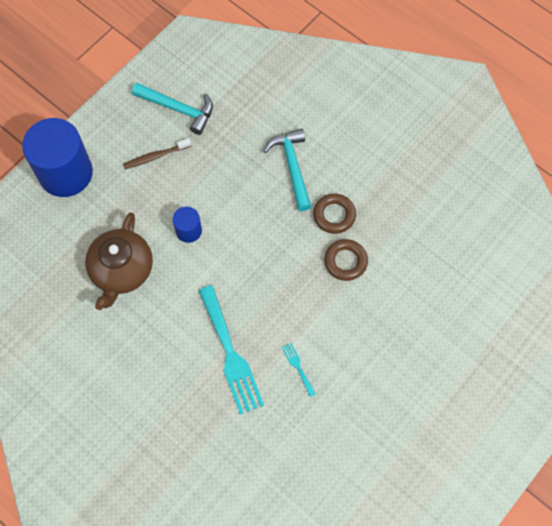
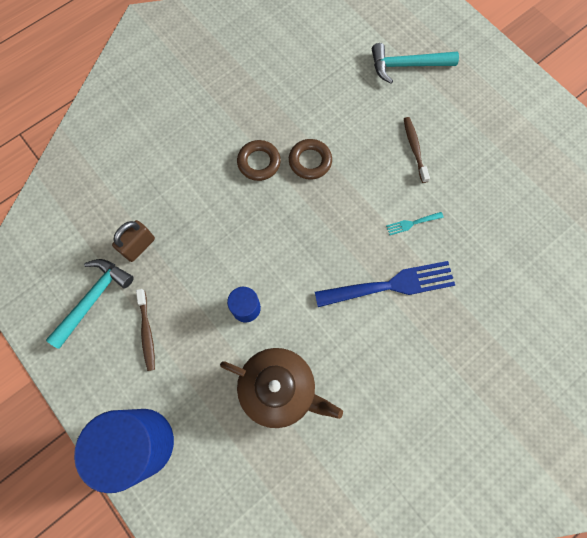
camera: 80 degrees left, 5 degrees up
(231, 132) = (139, 246): none -> brown padlock
(231, 354) = (391, 285): turquoise fork -> blue fork
(292, 167) = (196, 192): turquoise hammer -> turquoise hammer (406, 65)
(382, 361) = (414, 149): none -> brown toothbrush

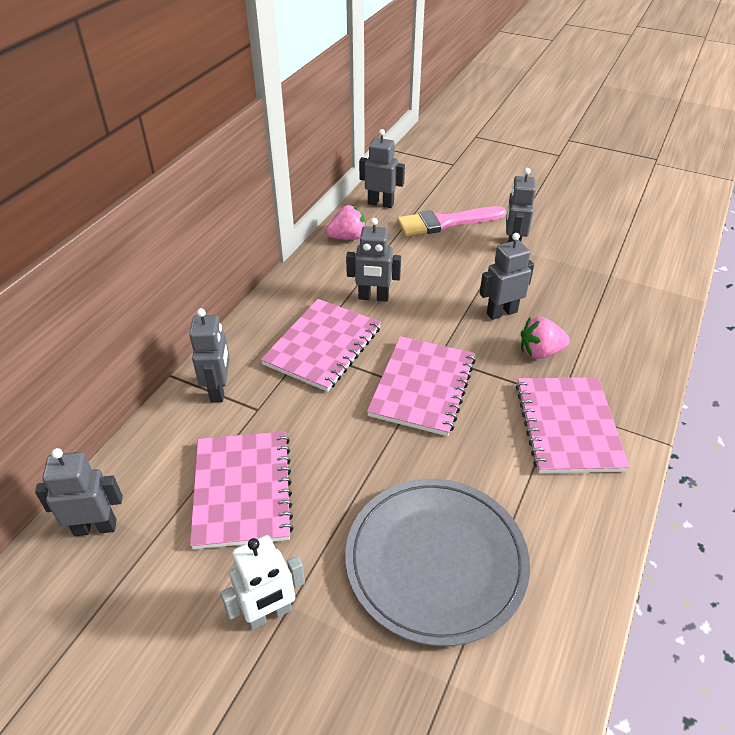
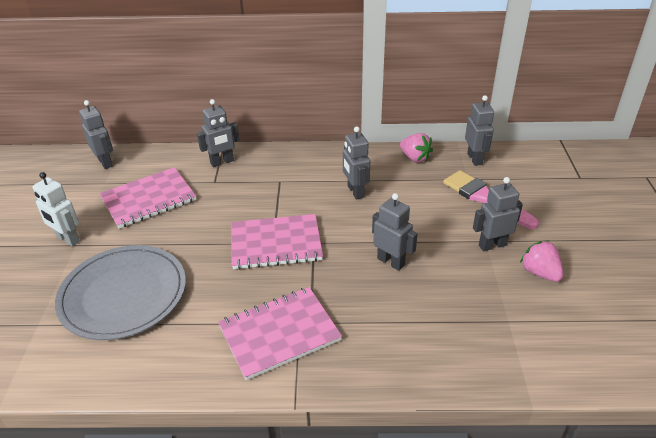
camera: 65 degrees right, 5 degrees down
(322, 346) = (287, 187): pink notebook -> none
(540, 352) = (357, 296): pink strawberry -> pink strawberry (539, 273)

* * * * * * *

- **Goal of the exercise**
Show all lines in the preceding material that have "brown" in them.

- **Answer for this exercise**
(231, 132) = (139, 246): none -> brown padlock
(382, 361) = (414, 149): none -> brown toothbrush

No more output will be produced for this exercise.